§ **Records contained in a dataset**
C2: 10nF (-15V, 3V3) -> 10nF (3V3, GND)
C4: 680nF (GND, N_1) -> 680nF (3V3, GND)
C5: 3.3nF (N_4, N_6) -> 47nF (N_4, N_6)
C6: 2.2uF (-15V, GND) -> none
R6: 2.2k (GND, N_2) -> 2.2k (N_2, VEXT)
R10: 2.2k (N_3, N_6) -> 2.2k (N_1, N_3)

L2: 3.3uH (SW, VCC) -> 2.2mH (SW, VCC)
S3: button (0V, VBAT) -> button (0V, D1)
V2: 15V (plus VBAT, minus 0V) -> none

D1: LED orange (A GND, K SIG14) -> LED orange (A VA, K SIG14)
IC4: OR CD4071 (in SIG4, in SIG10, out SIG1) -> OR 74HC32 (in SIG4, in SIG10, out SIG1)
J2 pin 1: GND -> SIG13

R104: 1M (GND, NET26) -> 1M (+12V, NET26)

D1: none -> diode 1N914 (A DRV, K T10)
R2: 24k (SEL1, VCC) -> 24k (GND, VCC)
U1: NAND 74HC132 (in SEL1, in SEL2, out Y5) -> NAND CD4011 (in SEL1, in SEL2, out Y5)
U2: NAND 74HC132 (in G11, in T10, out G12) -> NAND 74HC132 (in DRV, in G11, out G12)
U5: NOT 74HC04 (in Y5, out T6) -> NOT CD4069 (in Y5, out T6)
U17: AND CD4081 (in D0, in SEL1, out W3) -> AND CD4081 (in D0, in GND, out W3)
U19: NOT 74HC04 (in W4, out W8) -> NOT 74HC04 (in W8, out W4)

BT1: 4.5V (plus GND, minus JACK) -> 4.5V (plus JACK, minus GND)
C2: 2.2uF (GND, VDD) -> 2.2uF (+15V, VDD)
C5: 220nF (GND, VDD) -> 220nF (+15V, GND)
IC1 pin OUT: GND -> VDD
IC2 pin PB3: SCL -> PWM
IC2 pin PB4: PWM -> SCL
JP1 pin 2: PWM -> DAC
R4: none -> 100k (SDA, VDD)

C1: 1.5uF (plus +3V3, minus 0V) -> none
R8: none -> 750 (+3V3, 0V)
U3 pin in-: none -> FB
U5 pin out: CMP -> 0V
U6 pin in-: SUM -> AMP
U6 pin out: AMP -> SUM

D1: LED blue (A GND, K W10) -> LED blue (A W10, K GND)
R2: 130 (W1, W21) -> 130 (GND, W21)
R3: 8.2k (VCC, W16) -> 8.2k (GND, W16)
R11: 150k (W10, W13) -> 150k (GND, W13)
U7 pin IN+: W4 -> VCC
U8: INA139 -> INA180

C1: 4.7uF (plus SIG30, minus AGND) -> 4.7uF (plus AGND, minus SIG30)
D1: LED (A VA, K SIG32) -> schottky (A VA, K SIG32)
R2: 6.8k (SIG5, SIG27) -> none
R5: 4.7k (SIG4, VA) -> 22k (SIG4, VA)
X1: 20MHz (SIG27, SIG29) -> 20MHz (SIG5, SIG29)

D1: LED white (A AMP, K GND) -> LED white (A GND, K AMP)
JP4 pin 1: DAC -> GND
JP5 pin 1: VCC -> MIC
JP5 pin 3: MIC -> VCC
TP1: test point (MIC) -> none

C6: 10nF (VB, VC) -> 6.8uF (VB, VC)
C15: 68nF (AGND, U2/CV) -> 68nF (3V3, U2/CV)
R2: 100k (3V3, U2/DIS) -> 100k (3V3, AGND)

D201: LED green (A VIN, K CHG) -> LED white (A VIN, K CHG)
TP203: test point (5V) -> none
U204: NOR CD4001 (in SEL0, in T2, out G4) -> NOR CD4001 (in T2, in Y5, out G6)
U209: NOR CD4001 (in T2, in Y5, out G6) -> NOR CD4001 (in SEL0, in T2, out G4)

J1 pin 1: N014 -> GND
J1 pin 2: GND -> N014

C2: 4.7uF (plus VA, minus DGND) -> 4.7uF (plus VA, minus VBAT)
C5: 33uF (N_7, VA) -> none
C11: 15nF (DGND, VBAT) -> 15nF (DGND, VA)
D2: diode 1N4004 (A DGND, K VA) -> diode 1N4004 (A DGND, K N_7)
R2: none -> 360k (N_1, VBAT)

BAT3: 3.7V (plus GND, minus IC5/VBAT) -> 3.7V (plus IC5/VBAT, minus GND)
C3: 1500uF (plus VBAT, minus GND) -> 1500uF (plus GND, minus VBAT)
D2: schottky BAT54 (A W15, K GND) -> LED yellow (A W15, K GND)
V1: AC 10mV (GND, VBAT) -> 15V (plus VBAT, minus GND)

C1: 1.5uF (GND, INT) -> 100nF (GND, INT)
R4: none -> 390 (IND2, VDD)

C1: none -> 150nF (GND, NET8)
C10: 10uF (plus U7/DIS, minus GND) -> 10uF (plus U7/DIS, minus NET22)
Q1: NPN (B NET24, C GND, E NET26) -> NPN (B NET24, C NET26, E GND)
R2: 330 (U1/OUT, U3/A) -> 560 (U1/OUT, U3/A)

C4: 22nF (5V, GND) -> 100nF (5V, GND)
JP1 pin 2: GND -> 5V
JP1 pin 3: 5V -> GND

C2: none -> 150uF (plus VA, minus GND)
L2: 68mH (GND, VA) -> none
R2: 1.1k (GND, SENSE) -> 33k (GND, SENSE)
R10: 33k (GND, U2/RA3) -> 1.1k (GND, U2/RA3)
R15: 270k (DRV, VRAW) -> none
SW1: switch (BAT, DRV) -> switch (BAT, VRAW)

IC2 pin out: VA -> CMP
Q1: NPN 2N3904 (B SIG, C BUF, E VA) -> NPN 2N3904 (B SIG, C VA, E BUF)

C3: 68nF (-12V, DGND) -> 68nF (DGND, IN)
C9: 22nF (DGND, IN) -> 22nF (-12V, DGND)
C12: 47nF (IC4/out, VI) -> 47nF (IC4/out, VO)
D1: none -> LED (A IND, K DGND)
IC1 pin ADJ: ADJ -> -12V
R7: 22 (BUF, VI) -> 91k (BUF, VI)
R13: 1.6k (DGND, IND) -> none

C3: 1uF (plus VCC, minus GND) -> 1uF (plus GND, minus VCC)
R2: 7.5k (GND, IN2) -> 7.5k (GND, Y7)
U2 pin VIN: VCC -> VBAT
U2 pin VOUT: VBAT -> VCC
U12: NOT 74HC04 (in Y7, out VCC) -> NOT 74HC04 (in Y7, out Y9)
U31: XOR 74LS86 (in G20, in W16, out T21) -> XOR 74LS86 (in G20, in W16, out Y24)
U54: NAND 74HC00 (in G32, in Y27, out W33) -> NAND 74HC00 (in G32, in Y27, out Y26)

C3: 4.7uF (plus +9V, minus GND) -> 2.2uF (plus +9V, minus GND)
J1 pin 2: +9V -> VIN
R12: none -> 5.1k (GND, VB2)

§ **Work to be completed**
Across the entries above, tally every line that includes the string "VBAT", then state only the count.

§ **Solution to this problem**
10